*Exercise prompt*.
Which of the lines below holds the string "none"? Copy every line that does.

BEGIN Excerpted data

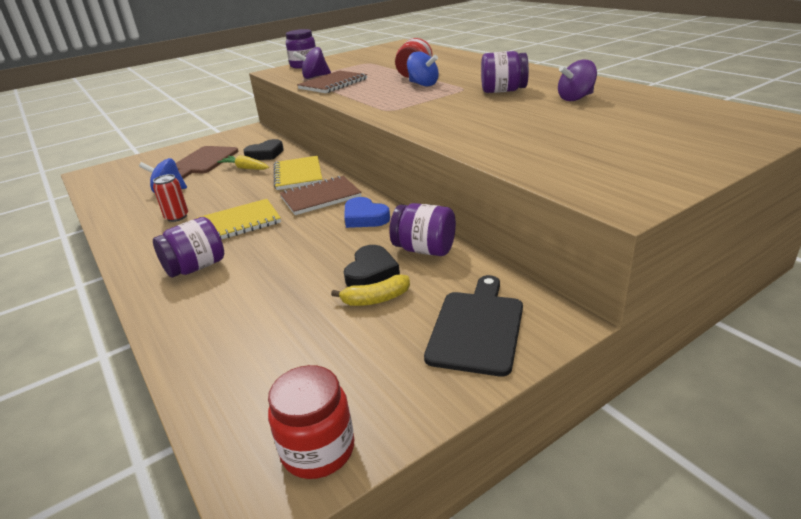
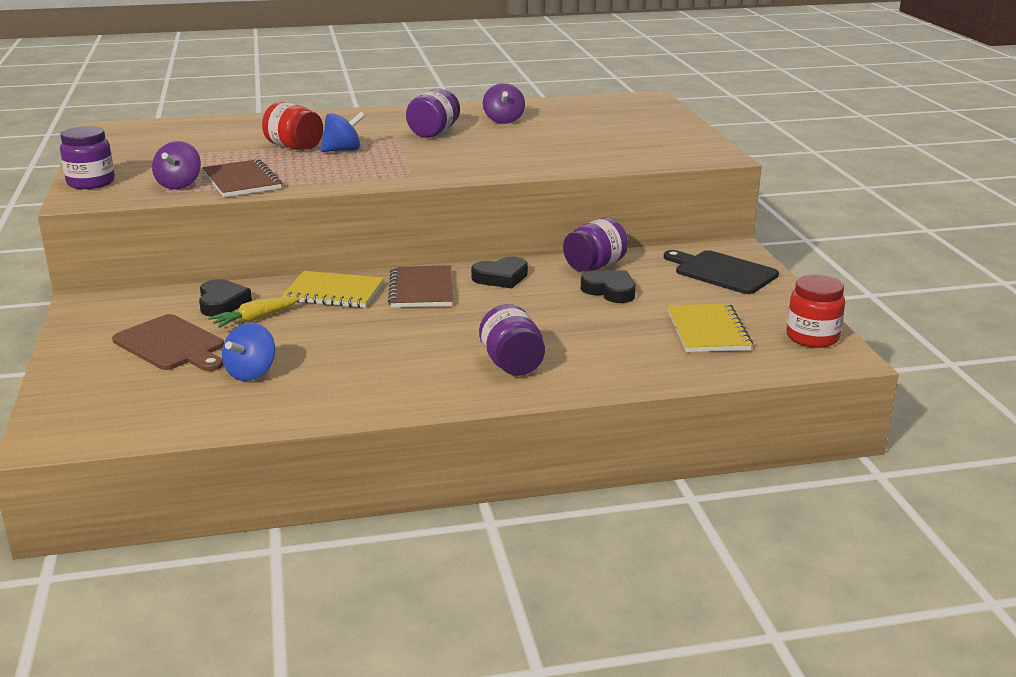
camera: 70 degrees left, 5 degrees down
(177, 217) = (358, 370): red can -> none
(239, 223) = (429, 336): yellow notebook -> yellow notebook (708, 331)
(365, 217) = (501, 277): blue heart -> black heart
(376, 299) = (654, 296): yellow banana -> none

END Excerpted data

*Output for this exercise*.
(177, 217) = (358, 370): red can -> none
(376, 299) = (654, 296): yellow banana -> none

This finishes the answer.